How to complete this task: All of the data should be restated exactly as it stands.

====

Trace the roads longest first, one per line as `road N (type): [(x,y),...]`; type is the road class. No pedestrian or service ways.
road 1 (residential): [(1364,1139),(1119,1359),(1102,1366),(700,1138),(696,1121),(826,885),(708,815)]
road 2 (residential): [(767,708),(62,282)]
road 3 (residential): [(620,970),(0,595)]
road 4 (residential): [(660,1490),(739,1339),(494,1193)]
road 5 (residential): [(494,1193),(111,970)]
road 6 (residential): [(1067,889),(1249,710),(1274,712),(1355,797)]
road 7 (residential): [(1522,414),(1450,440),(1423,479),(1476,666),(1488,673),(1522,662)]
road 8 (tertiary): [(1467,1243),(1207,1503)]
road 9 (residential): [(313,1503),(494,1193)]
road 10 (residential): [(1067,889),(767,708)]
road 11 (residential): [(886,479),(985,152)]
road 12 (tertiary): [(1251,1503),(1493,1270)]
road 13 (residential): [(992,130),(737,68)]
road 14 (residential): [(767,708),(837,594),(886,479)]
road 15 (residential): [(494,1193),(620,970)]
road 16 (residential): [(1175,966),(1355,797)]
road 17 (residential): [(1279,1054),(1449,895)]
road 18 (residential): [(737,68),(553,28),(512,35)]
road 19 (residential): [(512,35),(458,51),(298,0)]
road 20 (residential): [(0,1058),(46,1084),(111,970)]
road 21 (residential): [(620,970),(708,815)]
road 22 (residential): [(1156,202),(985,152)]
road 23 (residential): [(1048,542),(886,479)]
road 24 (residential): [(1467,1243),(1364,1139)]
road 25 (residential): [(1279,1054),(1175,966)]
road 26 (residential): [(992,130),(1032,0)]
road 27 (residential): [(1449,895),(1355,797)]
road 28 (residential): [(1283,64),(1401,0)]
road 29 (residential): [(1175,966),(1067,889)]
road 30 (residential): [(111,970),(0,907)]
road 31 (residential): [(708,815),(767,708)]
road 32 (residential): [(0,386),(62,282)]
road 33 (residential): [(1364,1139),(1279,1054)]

====

Response below:
Trace the roads longest first, one per line as `road N (type): [(x,y),...]`; type is the road class. No pedestrian or service ways.
road 1 (residential): [(1364,1139),(1119,1359),(1102,1366),(700,1138),(696,1121),(826,885),(708,815)]
road 2 (residential): [(767,708),(62,282)]
road 3 (residential): [(620,970),(0,595)]
road 4 (residential): [(660,1490),(739,1339),(494,1193)]
road 5 (residential): [(494,1193),(111,970)]
road 6 (residential): [(1067,889),(1249,710),(1274,712),(1355,797)]
road 7 (residential): [(1522,414),(1450,440),(1423,479),(1476,666),(1488,673),(1522,662)]
road 8 (tertiary): [(1467,1243),(1207,1503)]
road 9 (residential): [(313,1503),(494,1193)]
road 10 (residential): [(1067,889),(767,708)]
road 11 (residential): [(886,479),(985,152)]
road 12 (tertiary): [(1251,1503),(1493,1270)]
road 13 (residential): [(992,130),(737,68)]
road 14 (residential): [(767,708),(837,594),(886,479)]
road 15 (residential): [(494,1193),(620,970)]
road 16 (residential): [(1175,966),(1355,797)]
road 17 (residential): [(1279,1054),(1449,895)]
road 18 (residential): [(737,68),(553,28),(512,35)]
road 19 (residential): [(512,35),(458,51),(298,0)]
road 20 (residential): [(0,1058),(46,1084),(111,970)]
road 21 (residential): [(620,970),(708,815)]
road 22 (residential): [(1156,202),(985,152)]
road 23 (residential): [(1048,542),(886,479)]
road 24 (residential): [(1467,1243),(1364,1139)]
road 25 (residential): [(1279,1054),(1175,966)]
road 26 (residential): [(992,130),(1032,0)]
road 27 (residential): [(1449,895),(1355,797)]
road 28 (residential): [(1283,64),(1401,0)]
road 29 (residential): [(1175,966),(1067,889)]
road 30 (residential): [(111,970),(0,907)]
road 31 (residential): [(708,815),(767,708)]
road 32 (residential): [(0,386),(62,282)]
road 33 (residential): [(1364,1139),(1279,1054)]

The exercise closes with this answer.